### INSTRUCTIONS TO FOLLOW
Reproduce the entries below in full, word for word.

Structured diff data:
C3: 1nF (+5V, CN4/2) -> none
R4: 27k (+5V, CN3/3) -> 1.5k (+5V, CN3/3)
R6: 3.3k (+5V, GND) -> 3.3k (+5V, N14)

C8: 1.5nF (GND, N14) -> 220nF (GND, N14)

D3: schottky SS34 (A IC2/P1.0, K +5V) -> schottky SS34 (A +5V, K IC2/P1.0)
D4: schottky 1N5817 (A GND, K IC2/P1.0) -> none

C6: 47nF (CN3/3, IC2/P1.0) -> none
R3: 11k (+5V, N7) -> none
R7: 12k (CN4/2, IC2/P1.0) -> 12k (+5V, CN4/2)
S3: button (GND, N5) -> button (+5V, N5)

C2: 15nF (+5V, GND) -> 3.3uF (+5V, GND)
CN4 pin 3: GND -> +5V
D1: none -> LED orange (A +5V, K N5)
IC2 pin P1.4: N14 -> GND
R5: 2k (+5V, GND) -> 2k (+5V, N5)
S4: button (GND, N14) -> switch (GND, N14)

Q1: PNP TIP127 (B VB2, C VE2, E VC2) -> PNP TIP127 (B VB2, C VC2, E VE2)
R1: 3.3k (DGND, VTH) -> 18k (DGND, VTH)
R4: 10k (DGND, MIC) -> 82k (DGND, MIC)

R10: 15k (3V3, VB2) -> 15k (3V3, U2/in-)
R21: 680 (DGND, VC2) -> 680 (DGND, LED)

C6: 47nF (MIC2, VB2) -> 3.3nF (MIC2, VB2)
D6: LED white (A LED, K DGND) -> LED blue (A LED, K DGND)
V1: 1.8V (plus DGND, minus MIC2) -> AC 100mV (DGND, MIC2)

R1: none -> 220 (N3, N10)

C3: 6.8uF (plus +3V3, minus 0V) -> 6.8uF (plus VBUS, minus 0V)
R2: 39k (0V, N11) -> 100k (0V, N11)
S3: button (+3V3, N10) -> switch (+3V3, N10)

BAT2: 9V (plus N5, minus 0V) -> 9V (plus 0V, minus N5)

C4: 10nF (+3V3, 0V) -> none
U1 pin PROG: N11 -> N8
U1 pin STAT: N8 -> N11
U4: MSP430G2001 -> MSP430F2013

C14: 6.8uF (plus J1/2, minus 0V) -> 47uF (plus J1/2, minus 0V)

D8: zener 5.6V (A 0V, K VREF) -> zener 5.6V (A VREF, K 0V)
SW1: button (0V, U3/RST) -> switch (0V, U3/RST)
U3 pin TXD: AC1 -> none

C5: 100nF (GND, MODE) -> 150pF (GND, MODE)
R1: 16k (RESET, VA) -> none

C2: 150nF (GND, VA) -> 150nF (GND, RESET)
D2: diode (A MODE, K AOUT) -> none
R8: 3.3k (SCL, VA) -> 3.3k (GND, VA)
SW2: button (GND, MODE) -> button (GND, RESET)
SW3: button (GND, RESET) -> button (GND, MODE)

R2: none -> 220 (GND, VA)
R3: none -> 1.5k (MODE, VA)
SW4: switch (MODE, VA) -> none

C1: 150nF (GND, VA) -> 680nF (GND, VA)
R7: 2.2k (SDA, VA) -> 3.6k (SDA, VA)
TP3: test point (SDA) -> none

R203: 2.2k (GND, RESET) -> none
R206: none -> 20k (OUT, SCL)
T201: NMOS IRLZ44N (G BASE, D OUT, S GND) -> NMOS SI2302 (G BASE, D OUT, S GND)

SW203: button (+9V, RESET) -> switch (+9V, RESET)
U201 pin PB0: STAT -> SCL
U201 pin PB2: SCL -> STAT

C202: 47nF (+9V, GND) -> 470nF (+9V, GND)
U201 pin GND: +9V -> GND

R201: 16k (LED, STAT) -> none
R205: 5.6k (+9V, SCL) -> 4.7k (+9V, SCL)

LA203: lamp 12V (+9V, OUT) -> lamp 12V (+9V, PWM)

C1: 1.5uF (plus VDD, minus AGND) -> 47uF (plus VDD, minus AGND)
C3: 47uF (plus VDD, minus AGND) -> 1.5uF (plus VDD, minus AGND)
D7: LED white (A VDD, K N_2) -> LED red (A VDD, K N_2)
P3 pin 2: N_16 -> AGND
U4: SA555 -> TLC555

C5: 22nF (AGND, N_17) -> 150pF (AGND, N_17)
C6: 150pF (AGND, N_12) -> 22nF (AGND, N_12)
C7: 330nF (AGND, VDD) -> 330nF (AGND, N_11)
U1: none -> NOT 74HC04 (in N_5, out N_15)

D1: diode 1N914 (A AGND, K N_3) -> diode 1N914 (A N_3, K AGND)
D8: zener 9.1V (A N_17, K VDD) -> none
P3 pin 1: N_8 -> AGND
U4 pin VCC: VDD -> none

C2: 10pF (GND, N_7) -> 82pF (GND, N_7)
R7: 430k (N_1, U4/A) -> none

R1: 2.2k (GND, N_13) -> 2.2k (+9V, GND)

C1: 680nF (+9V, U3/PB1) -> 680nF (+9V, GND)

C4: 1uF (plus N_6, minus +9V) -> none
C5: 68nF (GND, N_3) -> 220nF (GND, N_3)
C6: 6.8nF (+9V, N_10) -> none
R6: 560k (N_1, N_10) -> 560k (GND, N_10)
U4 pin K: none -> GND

### WRITTEN ANSWER
C3: 1nF (+5V, CN4/2) -> none
R4: 27k (+5V, CN3/3) -> 1.5k (+5V, CN3/3)
R6: 3.3k (+5V, GND) -> 3.3k (+5V, N14)

C8: 1.5nF (GND, N14) -> 220nF (GND, N14)

D3: schottky SS34 (A IC2/P1.0, K +5V) -> schottky SS34 (A +5V, K IC2/P1.0)
D4: schottky 1N5817 (A GND, K IC2/P1.0) -> none

C6: 47nF (CN3/3, IC2/P1.0) -> none
R3: 11k (+5V, N7) -> none
R7: 12k (CN4/2, IC2/P1.0) -> 12k (+5V, CN4/2)
S3: button (GND, N5) -> button (+5V, N5)

C2: 15nF (+5V, GND) -> 3.3uF (+5V, GND)
CN4 pin 3: GND -> +5V
D1: none -> LED orange (A +5V, K N5)
IC2 pin P1.4: N14 -> GND
R5: 2k (+5V, GND) -> 2k (+5V, N5)
S4: button (GND, N14) -> switch (GND, N14)

Q1: PNP TIP127 (B VB2, C VE2, E VC2) -> PNP TIP127 (B VB2, C VC2, E VE2)
R1: 3.3k (DGND, VTH) -> 18k (DGND, VTH)
R4: 10k (DGND, MIC) -> 82k (DGND, MIC)

R10: 15k (3V3, VB2) -> 15k (3V3, U2/in-)
R21: 680 (DGND, VC2) -> 680 (DGND, LED)

C6: 47nF (MIC2, VB2) -> 3.3nF (MIC2, VB2)
D6: LED white (A LED, K DGND) -> LED blue (A LED, K DGND)
V1: 1.8V (plus DGND, minus MIC2) -> AC 100mV (DGND, MIC2)

R1: none -> 220 (N3, N10)

C3: 6.8uF (plus +3V3, minus 0V) -> 6.8uF (plus VBUS, minus 0V)
R2: 39k (0V, N11) -> 100k (0V, N11)
S3: button (+3V3, N10) -> switch (+3V3, N10)

BAT2: 9V (plus N5, minus 0V) -> 9V (plus 0V, minus N5)

C4: 10nF (+3V3, 0V) -> none
U1 pin PROG: N11 -> N8
U1 pin STAT: N8 -> N11
U4: MSP430G2001 -> MSP430F2013

C14: 6.8uF (plus J1/2, minus 0V) -> 47uF (plus J1/2, minus 0V)

D8: zener 5.6V (A 0V, K VREF) -> zener 5.6V (A VREF, K 0V)
SW1: button (0V, U3/RST) -> switch (0V, U3/RST)
U3 pin TXD: AC1 -> none

C5: 100nF (GND, MODE) -> 150pF (GND, MODE)
R1: 16k (RESET, VA) -> none

C2: 150nF (GND, VA) -> 150nF (GND, RESET)
D2: diode (A MODE, K AOUT) -> none
R8: 3.3k (SCL, VA) -> 3.3k (GND, VA)
SW2: button (GND, MODE) -> button (GND, RESET)
SW3: button (GND, RESET) -> button (GND, MODE)

R2: none -> 220 (GND, VA)
R3: none -> 1.5k (MODE, VA)
SW4: switch (MODE, VA) -> none

C1: 150nF (GND, VA) -> 680nF (GND, VA)
R7: 2.2k (SDA, VA) -> 3.6k (SDA, VA)
TP3: test point (SDA) -> none

R203: 2.2k (GND, RESET) -> none
R206: none -> 20k (OUT, SCL)
T201: NMOS IRLZ44N (G BASE, D OUT, S GND) -> NMOS SI2302 (G BASE, D OUT, S GND)

SW203: button (+9V, RESET) -> switch (+9V, RESET)
U201 pin PB0: STAT -> SCL
U201 pin PB2: SCL -> STAT

C202: 47nF (+9V, GND) -> 470nF (+9V, GND)
U201 pin GND: +9V -> GND

R201: 16k (LED, STAT) -> none
R205: 5.6k (+9V, SCL) -> 4.7k (+9V, SCL)

LA203: lamp 12V (+9V, OUT) -> lamp 12V (+9V, PWM)

C1: 1.5uF (plus VDD, minus AGND) -> 47uF (plus VDD, minus AGND)
C3: 47uF (plus VDD, minus AGND) -> 1.5uF (plus VDD, minus AGND)
D7: LED white (A VDD, K N_2) -> LED red (A VDD, K N_2)
P3 pin 2: N_16 -> AGND
U4: SA555 -> TLC555

C5: 22nF (AGND, N_17) -> 150pF (AGND, N_17)
C6: 150pF (AGND, N_12) -> 22nF (AGND, N_12)
C7: 330nF (AGND, VDD) -> 330nF (AGND, N_11)
U1: none -> NOT 74HC04 (in N_5, out N_15)

D1: diode 1N914 (A AGND, K N_3) -> diode 1N914 (A N_3, K AGND)
D8: zener 9.1V (A N_17, K VDD) -> none
P3 pin 1: N_8 -> AGND
U4 pin VCC: VDD -> none

C2: 10pF (GND, N_7) -> 82pF (GND, N_7)
R7: 430k (N_1, U4/A) -> none

R1: 2.2k (GND, N_13) -> 2.2k (+9V, GND)

C1: 680nF (+9V, U3/PB1) -> 680nF (+9V, GND)

C4: 1uF (plus N_6, minus +9V) -> none
C5: 68nF (GND, N_3) -> 220nF (GND, N_3)
C6: 6.8nF (+9V, N_10) -> none
R6: 560k (N_1, N_10) -> 560k (GND, N_10)
U4 pin K: none -> GND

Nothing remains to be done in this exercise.